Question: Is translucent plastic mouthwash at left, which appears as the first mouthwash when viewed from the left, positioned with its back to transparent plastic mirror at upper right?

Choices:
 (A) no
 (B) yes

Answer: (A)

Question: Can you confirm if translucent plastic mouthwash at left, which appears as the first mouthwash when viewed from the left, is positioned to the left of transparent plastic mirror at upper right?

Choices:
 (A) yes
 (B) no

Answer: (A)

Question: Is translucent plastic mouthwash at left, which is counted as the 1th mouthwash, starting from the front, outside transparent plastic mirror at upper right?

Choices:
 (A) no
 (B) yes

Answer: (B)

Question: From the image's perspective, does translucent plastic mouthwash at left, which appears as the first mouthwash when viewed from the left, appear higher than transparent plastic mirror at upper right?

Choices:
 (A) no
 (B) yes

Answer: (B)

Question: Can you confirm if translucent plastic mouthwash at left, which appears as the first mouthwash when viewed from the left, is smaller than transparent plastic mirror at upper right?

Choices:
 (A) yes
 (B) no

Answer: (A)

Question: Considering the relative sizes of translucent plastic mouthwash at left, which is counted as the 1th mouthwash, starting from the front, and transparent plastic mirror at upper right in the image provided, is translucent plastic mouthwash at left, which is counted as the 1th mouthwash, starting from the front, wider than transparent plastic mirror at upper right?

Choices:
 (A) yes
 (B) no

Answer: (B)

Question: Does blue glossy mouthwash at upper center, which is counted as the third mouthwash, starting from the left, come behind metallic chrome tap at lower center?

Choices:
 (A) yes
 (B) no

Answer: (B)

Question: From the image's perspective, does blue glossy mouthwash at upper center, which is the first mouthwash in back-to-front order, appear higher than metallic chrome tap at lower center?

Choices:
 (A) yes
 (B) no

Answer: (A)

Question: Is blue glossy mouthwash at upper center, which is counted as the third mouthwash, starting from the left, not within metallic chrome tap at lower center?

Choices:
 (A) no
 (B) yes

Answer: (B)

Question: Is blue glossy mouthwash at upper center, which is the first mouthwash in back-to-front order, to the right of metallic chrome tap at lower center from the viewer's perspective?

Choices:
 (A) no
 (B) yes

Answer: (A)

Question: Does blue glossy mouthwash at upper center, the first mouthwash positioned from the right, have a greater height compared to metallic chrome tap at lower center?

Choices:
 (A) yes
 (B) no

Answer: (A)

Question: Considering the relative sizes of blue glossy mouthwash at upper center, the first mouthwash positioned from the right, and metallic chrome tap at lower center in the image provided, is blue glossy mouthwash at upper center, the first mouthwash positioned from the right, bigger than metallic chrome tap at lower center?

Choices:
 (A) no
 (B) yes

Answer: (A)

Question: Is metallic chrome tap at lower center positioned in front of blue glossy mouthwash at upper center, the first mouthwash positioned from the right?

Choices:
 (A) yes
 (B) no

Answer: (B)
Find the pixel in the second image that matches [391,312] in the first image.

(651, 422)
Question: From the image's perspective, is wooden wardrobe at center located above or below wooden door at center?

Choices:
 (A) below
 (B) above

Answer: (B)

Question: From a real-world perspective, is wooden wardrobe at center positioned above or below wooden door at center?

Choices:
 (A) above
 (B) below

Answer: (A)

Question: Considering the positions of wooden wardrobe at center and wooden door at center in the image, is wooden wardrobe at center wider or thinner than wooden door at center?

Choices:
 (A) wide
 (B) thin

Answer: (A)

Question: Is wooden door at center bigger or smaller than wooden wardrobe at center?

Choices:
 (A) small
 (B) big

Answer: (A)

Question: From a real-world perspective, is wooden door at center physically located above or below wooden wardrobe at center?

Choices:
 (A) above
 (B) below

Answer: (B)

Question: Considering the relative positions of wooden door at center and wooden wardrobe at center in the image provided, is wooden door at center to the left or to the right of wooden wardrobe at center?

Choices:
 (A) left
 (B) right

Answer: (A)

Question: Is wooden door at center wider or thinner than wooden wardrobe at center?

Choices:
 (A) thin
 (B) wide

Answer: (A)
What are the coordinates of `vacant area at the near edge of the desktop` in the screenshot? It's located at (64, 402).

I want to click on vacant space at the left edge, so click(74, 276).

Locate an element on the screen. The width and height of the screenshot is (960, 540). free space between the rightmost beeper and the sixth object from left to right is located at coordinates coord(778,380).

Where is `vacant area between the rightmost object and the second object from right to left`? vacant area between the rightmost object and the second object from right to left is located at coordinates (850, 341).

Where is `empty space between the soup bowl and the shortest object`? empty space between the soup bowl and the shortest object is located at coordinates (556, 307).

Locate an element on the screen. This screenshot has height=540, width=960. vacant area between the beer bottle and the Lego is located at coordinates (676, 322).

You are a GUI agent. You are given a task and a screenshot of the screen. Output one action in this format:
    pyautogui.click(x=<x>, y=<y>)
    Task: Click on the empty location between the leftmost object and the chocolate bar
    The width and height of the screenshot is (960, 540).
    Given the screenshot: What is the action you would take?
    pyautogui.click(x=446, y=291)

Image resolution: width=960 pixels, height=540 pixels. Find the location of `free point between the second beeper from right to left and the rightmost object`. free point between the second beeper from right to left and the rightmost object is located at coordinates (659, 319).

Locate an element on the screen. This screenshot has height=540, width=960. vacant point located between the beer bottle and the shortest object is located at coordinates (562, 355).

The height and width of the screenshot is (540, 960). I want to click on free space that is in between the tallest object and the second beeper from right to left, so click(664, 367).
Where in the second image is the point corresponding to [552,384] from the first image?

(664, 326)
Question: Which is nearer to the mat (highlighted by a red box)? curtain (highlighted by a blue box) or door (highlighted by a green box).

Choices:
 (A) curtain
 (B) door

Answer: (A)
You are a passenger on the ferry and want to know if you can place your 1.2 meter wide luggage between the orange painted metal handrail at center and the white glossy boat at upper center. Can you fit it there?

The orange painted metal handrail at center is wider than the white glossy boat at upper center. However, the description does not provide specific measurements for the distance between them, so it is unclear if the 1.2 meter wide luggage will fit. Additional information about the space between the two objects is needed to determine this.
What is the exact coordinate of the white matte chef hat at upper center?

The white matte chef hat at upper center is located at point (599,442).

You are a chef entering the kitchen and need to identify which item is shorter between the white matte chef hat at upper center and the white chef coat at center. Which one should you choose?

===

Can you replace every "metallic chrome tap" in the data above with "metallic chrome faucet" and return the data with nothing else changed?

Question: Is translucent plastic mouthwash at left, which appears as the first mouthwash when viewed from the left, positioned with its back to transparent plastic mirror at upper right?

Choices:
 (A) no
 (B) yes

Answer: (A)

Question: Can you confirm if translucent plastic mouthwash at left, which appears as the first mouthwash when viewed from the left, is positioned to the left of transparent plastic mirror at upper right?

Choices:
 (A) yes
 (B) no

Answer: (A)

Question: Is translucent plastic mouthwash at left, which is counted as the 1th mouthwash, starting from the front, outside transparent plastic mirror at upper right?

Choices:
 (A) no
 (B) yes

Answer: (B)

Question: From the image's perspective, does translucent plastic mouthwash at left, which appears as the first mouthwash when viewed from the left, appear higher than transparent plastic mirror at upper right?

Choices:
 (A) no
 (B) yes

Answer: (B)

Question: Can you confirm if translucent plastic mouthwash at left, which appears as the first mouthwash when viewed from the left, is smaller than transparent plastic mirror at upper right?

Choices:
 (A) yes
 (B) no

Answer: (A)

Question: Considering the relative sizes of translucent plastic mouthwash at left, which is counted as the 1th mouthwash, starting from the front, and transparent plastic mirror at upper right in the image provided, is translucent plastic mouthwash at left, which is counted as the 1th mouthwash, starting from the front, wider than transparent plastic mirror at upper right?

Choices:
 (A) yes
 (B) no

Answer: (B)

Question: Does blue glossy mouthwash at upper center, which is counted as the third mouthwash, starting from the left, come behind metallic chrome faucet at lower center?

Choices:
 (A) yes
 (B) no

Answer: (B)

Question: From the image's perspective, does blue glossy mouthwash at upper center, which is the first mouthwash in back-to-front order, appear higher than metallic chrome faucet at lower center?

Choices:
 (A) yes
 (B) no

Answer: (A)

Question: Is blue glossy mouthwash at upper center, which is counted as the third mouthwash, starting from the left, not within metallic chrome faucet at lower center?

Choices:
 (A) no
 (B) yes

Answer: (B)

Question: Is blue glossy mouthwash at upper center, which is the first mouthwash in back-to-front order, to the right of metallic chrome faucet at lower center from the viewer's perspective?

Choices:
 (A) no
 (B) yes

Answer: (A)

Question: Does blue glossy mouthwash at upper center, the first mouthwash positioned from the right, have a greater height compared to metallic chrome faucet at lower center?

Choices:
 (A) yes
 (B) no

Answer: (A)

Question: Considering the relative sizes of blue glossy mouthwash at upper center, the first mouthwash positioned from the right, and metallic chrome faucet at lower center in the image provided, is blue glossy mouthwash at upper center, the first mouthwash positioned from the right, bigger than metallic chrome faucet at lower center?

Choices:
 (A) no
 (B) yes

Answer: (A)

Question: Is metallic chrome faucet at lower center positioned in front of blue glossy mouthwash at upper center, the first mouthwash positioned from the right?

Choices:
 (A) yes
 (B) no

Answer: (B)
Find the pixel in the second image that matches [391,312] in the first image.

(651, 422)
Question: From the image's perspective, is wooden wardrobe at center located above or below wooden door at center?

Choices:
 (A) below
 (B) above

Answer: (B)

Question: From a real-world perspective, is wooden wardrobe at center positioned above or below wooden door at center?

Choices:
 (A) above
 (B) below

Answer: (A)

Question: Considering the positions of wooden wardrobe at center and wooden door at center in the image, is wooden wardrobe at center wider or thinner than wooden door at center?

Choices:
 (A) wide
 (B) thin

Answer: (A)

Question: Is wooden door at center bigger or smaller than wooden wardrobe at center?

Choices:
 (A) small
 (B) big

Answer: (A)

Question: From a real-world perspective, is wooden door at center physically located above or below wooden wardrobe at center?

Choices:
 (A) above
 (B) below

Answer: (B)

Question: Considering the relative positions of wooden door at center and wooden wardrobe at center in the image provided, is wooden door at center to the left or to the right of wooden wardrobe at center?

Choices:
 (A) left
 (B) right

Answer: (A)

Question: Is wooden door at center wider or thinner than wooden wardrobe at center?

Choices:
 (A) thin
 (B) wide

Answer: (A)
What are the coordinates of `vacant area at the near edge of the desktop` in the screenshot? It's located at (64, 402).

I want to click on vacant space at the left edge, so click(74, 276).

Locate an element on the screen. The width and height of the screenshot is (960, 540). free space between the rightmost beeper and the sixth object from left to right is located at coordinates coord(778,380).

Where is `vacant area between the rightmost object and the second object from right to left`? vacant area between the rightmost object and the second object from right to left is located at coordinates (850, 341).

Where is `empty space between the soup bowl and the shortest object`? empty space between the soup bowl and the shortest object is located at coordinates (556, 307).

Locate an element on the screen. This screenshot has height=540, width=960. vacant area between the beer bottle and the Lego is located at coordinates (676, 322).

You are a GUI agent. You are given a task and a screenshot of the screen. Output one action in this format:
    pyautogui.click(x=<x>, y=<y>)
    Task: Click on the empty location between the leftmost object and the chocolate bar
    The width and height of the screenshot is (960, 540).
    Given the screenshot: What is the action you would take?
    pyautogui.click(x=446, y=291)

Image resolution: width=960 pixels, height=540 pixels. Find the location of `free point between the second beeper from right to left and the rightmost object`. free point between the second beeper from right to left and the rightmost object is located at coordinates (659, 319).

Locate an element on the screen. This screenshot has height=540, width=960. vacant point located between the beer bottle and the shortest object is located at coordinates (562, 355).

The height and width of the screenshot is (540, 960). I want to click on free space that is in between the tallest object and the second beeper from right to left, so click(664, 367).
Where in the second image is the point corresponding to [552,384] from the first image?

(664, 326)
Question: Which is nearer to the mat (highlighted by a red box)? curtain (highlighted by a blue box) or door (highlighted by a green box).

Choices:
 (A) curtain
 (B) door

Answer: (A)
You are a passenger on the ferry and want to know if you can place your 1.2 meter wide luggage between the orange painted metal handrail at center and the white glossy boat at upper center. Can you fit it there?

The orange painted metal handrail at center is wider than the white glossy boat at upper center. However, the description does not provide specific measurements for the distance between them, so it is unclear if the 1.2 meter wide luggage will fit. Additional information about the space between the two objects is needed to determine this.
What is the exact coordinate of the white matte chef hat at upper center?

The white matte chef hat at upper center is located at point (599,442).

You are a chef entering the kitchen and need to identify which item is shorter between the white matte chef hat at upper center and the white chef coat at center. Which one should you choose?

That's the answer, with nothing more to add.